ASSIGNMENT
The result should be every line of the listing that contains "slope".
*** Opening of PROVIDED DATA ***
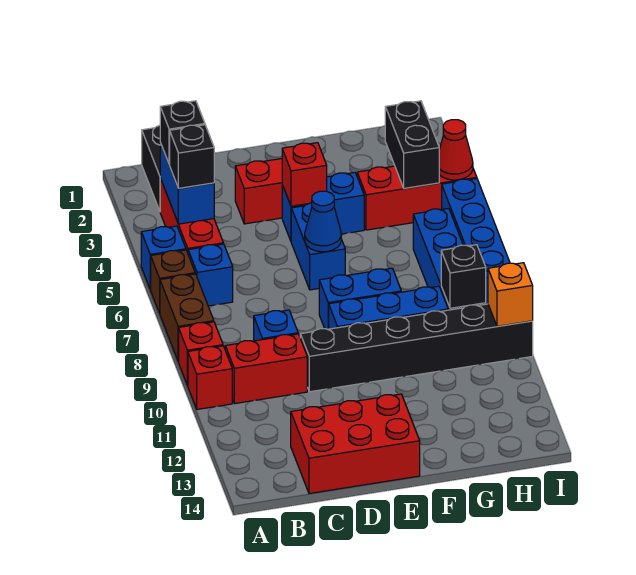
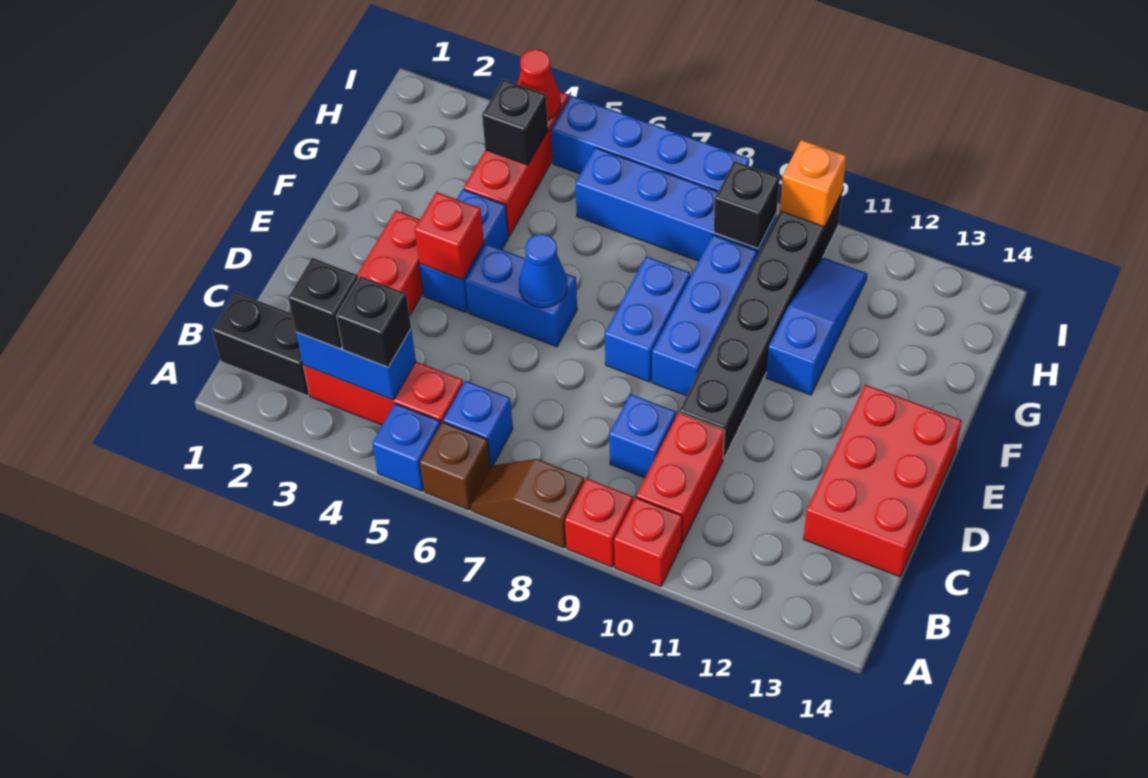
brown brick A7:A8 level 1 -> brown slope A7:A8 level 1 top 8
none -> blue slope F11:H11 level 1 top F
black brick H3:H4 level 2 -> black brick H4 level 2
*** Close of PROVIDED DATA ***
*** Opening of PROVIDED DATA ***
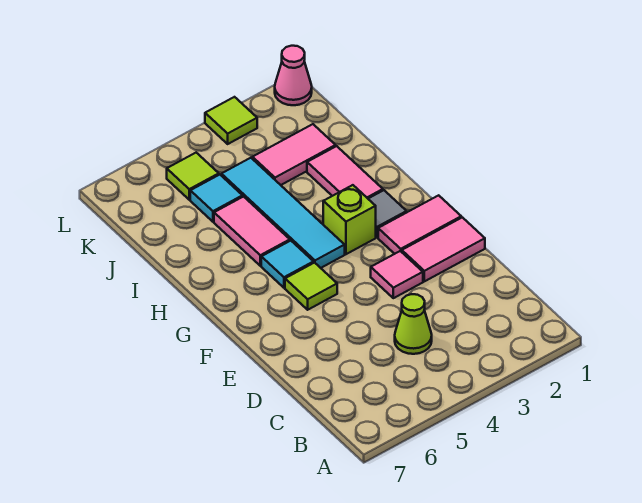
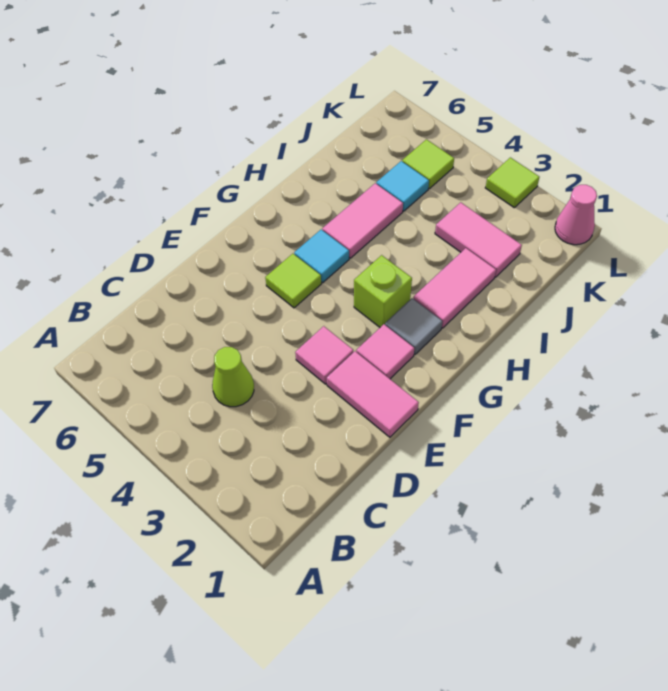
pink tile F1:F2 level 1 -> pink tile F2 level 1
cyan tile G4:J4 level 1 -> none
*** Close of PROVIDED DATA ***
*** Opening of PROVIDED DATA ***
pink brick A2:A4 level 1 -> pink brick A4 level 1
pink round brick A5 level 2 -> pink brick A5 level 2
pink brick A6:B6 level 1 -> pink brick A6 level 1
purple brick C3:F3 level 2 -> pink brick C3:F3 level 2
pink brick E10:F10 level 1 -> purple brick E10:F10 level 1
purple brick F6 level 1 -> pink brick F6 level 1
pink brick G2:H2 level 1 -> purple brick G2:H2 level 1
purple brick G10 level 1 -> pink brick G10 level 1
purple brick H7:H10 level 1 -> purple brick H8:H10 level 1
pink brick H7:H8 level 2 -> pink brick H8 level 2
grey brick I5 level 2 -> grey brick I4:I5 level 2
*** Close of PROVIDED DATA ***
EXPECTED OUTPUT
brown brick A7:A8 level 1 -> brown slope A7:A8 level 1 top 8
none -> blue slope F11:H11 level 1 top F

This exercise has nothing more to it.